* ACTION ITEM: Begin the copy at the line that contains "camera: 60 degrees left, 0 degrees up", end it at the last line of the entries below, keep every word exact, and include no pictures.

INFORMATION below:

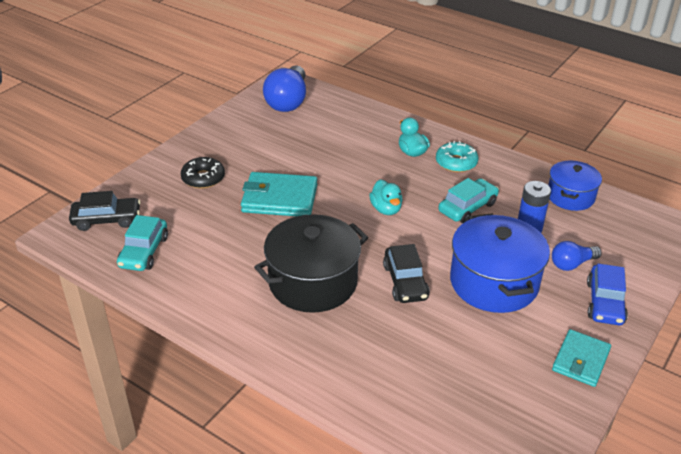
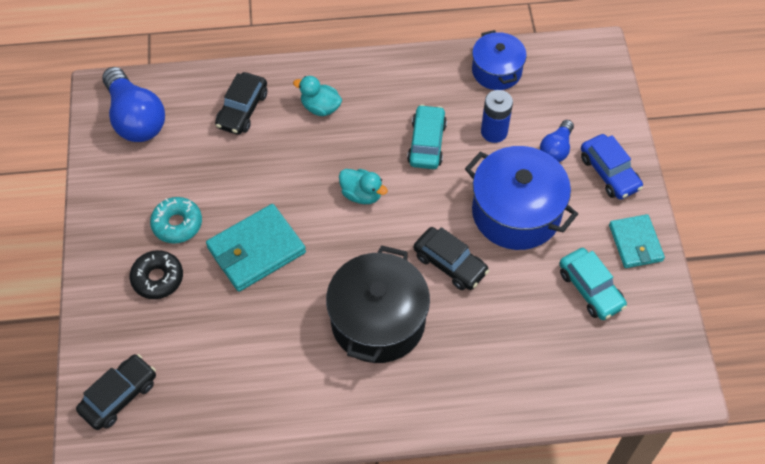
camera: 40 degrees left, 20 degrees up
(144, 252) = (197, 403): turquoise car -> turquoise car (590, 289)
(358, 128) = (242, 110): none -> black car
(456, 163) = (370, 94): turquoise donut -> turquoise donut (177, 224)

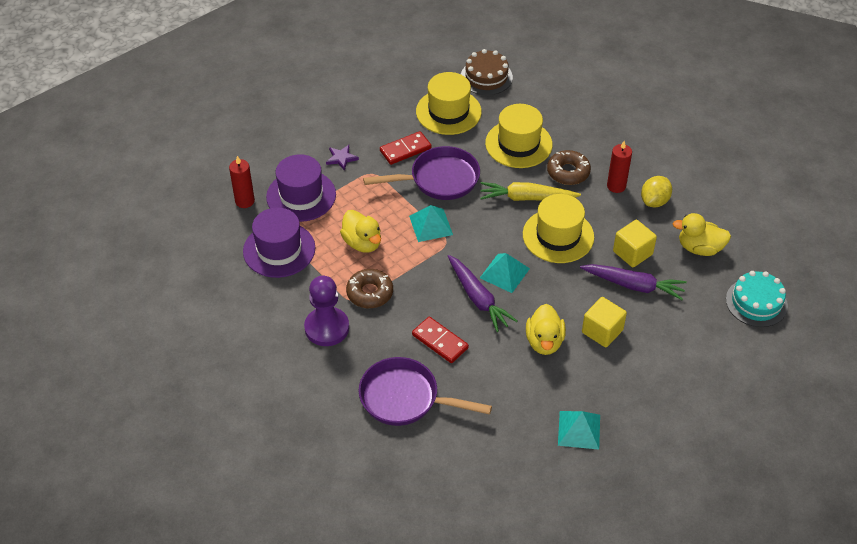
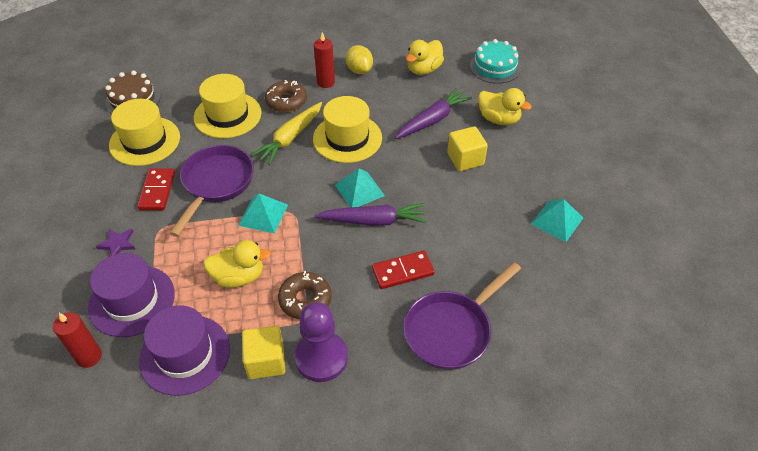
camera: 60 degrees left, 0 degrees up
(544, 342) = (452, 199): yellow duck -> yellow duck (499, 119)
(632, 253) = (400, 105): yellow cube -> yellow cube (266, 361)

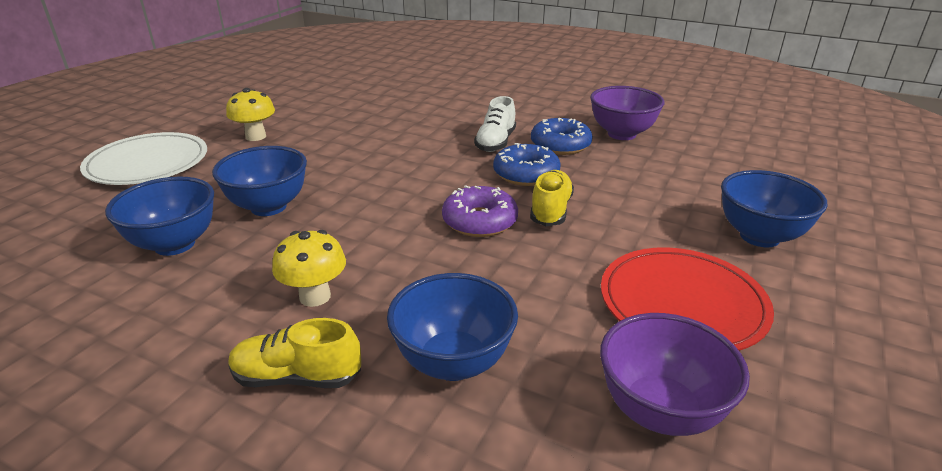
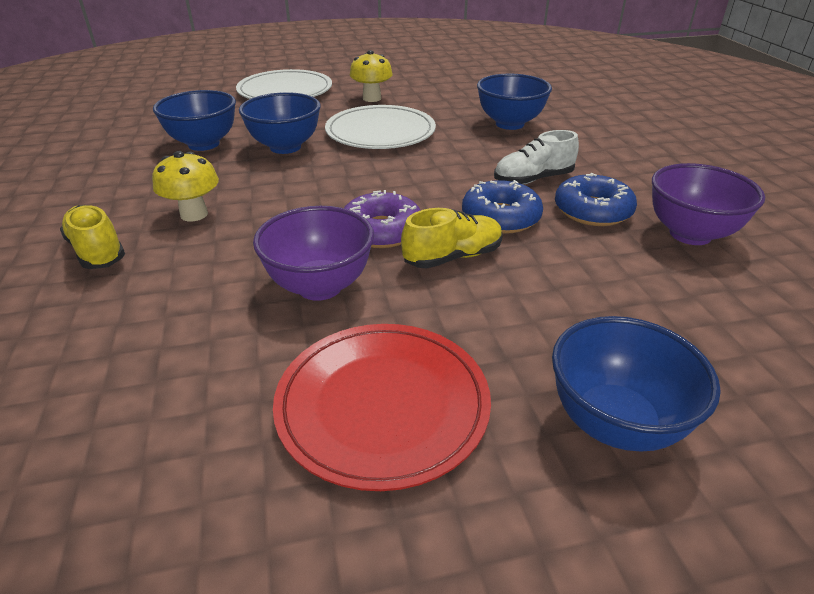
camera: 50 degrees right, 5 degrees up
(326, 159) = (380, 132): none -> white plate
(453, 362) = (164, 306): blue bowl -> blue bowl (509, 124)
(660, 411) = (180, 453): purple bowl -> purple bowl (320, 286)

End of INFORMATION.

* SOLUTION:
camera: 60 degrees left, 0 degrees up
(544, 342) = (452, 199): yellow duck -> yellow duck (499, 119)
(632, 253) = (400, 105): yellow cube -> yellow cube (266, 361)

camera: 50 degrees right, 5 degrees up
(326, 159) = (380, 132): none -> white plate
(453, 362) = (164, 306): blue bowl -> blue bowl (509, 124)
(660, 411) = (180, 453): purple bowl -> purple bowl (320, 286)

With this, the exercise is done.